◆ What to do: Each of the entries should be output exactly, with nothing left out.

(Dataset records)
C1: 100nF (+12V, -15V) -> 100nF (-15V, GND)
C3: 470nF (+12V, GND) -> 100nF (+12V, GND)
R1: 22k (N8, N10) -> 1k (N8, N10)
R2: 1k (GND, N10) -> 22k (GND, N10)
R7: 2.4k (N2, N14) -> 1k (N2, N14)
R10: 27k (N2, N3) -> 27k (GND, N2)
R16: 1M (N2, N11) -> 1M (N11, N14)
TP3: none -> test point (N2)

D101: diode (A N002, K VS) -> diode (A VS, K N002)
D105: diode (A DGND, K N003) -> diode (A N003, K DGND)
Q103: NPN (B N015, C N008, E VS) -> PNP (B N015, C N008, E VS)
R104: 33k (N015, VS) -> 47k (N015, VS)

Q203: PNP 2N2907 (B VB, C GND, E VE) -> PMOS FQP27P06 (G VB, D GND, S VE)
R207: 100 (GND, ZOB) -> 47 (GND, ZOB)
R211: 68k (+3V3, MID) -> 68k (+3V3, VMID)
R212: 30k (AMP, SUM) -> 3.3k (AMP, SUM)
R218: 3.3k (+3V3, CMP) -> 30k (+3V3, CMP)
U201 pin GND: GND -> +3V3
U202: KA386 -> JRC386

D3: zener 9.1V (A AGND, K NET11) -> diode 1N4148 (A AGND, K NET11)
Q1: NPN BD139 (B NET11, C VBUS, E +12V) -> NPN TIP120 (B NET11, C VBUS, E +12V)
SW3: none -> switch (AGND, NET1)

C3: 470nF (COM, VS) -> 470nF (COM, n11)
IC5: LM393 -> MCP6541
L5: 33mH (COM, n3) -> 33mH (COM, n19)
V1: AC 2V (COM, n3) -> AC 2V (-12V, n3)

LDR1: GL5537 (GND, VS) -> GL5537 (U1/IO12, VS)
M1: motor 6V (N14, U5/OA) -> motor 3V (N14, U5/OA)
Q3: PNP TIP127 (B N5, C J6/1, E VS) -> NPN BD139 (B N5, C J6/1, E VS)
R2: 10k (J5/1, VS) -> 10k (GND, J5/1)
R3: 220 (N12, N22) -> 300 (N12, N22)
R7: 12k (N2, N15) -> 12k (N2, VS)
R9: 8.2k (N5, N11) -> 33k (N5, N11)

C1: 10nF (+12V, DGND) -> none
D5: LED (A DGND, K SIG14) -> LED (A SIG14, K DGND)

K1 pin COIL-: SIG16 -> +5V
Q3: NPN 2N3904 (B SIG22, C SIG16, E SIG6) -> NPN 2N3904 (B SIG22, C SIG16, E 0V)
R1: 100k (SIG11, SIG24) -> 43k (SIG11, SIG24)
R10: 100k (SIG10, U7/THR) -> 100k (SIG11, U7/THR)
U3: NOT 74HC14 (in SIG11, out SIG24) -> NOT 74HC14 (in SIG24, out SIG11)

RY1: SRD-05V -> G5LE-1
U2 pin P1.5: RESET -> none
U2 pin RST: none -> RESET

◆ Output below:
C1: 100nF (+12V, -15V) -> 100nF (-15V, GND)
C3: 470nF (+12V, GND) -> 100nF (+12V, GND)
R1: 22k (N8, N10) -> 1k (N8, N10)
R2: 1k (GND, N10) -> 22k (GND, N10)
R7: 2.4k (N2, N14) -> 1k (N2, N14)
R10: 27k (N2, N3) -> 27k (GND, N2)
R16: 1M (N2, N11) -> 1M (N11, N14)
TP3: none -> test point (N2)

D101: diode (A N002, K VS) -> diode (A VS, K N002)
D105: diode (A DGND, K N003) -> diode (A N003, K DGND)
Q103: NPN (B N015, C N008, E VS) -> PNP (B N015, C N008, E VS)
R104: 33k (N015, VS) -> 47k (N015, VS)

Q203: PNP 2N2907 (B VB, C GND, E VE) -> PMOS FQP27P06 (G VB, D GND, S VE)
R207: 100 (GND, ZOB) -> 47 (GND, ZOB)
R211: 68k (+3V3, MID) -> 68k (+3V3, VMID)
R212: 30k (AMP, SUM) -> 3.3k (AMP, SUM)
R218: 3.3k (+3V3, CMP) -> 30k (+3V3, CMP)
U201 pin GND: GND -> +3V3
U202: KA386 -> JRC386

D3: zener 9.1V (A AGND, K NET11) -> diode 1N4148 (A AGND, K NET11)
Q1: NPN BD139 (B NET11, C VBUS, E +12V) -> NPN TIP120 (B NET11, C VBUS, E +12V)
SW3: none -> switch (AGND, NET1)

C3: 470nF (COM, VS) -> 470nF (COM, n11)
IC5: LM393 -> MCP6541
L5: 33mH (COM, n3) -> 33mH (COM, n19)
V1: AC 2V (COM, n3) -> AC 2V (-12V, n3)

LDR1: GL5537 (GND, VS) -> GL5537 (U1/IO12, VS)
M1: motor 6V (N14, U5/OA) -> motor 3V (N14, U5/OA)
Q3: PNP TIP127 (B N5, C J6/1, E VS) -> NPN BD139 (B N5, C J6/1, E VS)
R2: 10k (J5/1, VS) -> 10k (GND, J5/1)
R3: 220 (N12, N22) -> 300 (N12, N22)
R7: 12k (N2, N15) -> 12k (N2, VS)
R9: 8.2k (N5, N11) -> 33k (N5, N11)

C1: 10nF (+12V, DGND) -> none
D5: LED (A DGND, K SIG14) -> LED (A SIG14, K DGND)

K1 pin COIL-: SIG16 -> +5V
Q3: NPN 2N3904 (B SIG22, C SIG16, E SIG6) -> NPN 2N3904 (B SIG22, C SIG16, E 0V)
R1: 100k (SIG11, SIG24) -> 43k (SIG11, SIG24)
R10: 100k (SIG10, U7/THR) -> 100k (SIG11, U7/THR)
U3: NOT 74HC14 (in SIG11, out SIG24) -> NOT 74HC14 (in SIG24, out SIG11)

RY1: SRD-05V -> G5LE-1
U2 pin P1.5: RESET -> none
U2 pin RST: none -> RESET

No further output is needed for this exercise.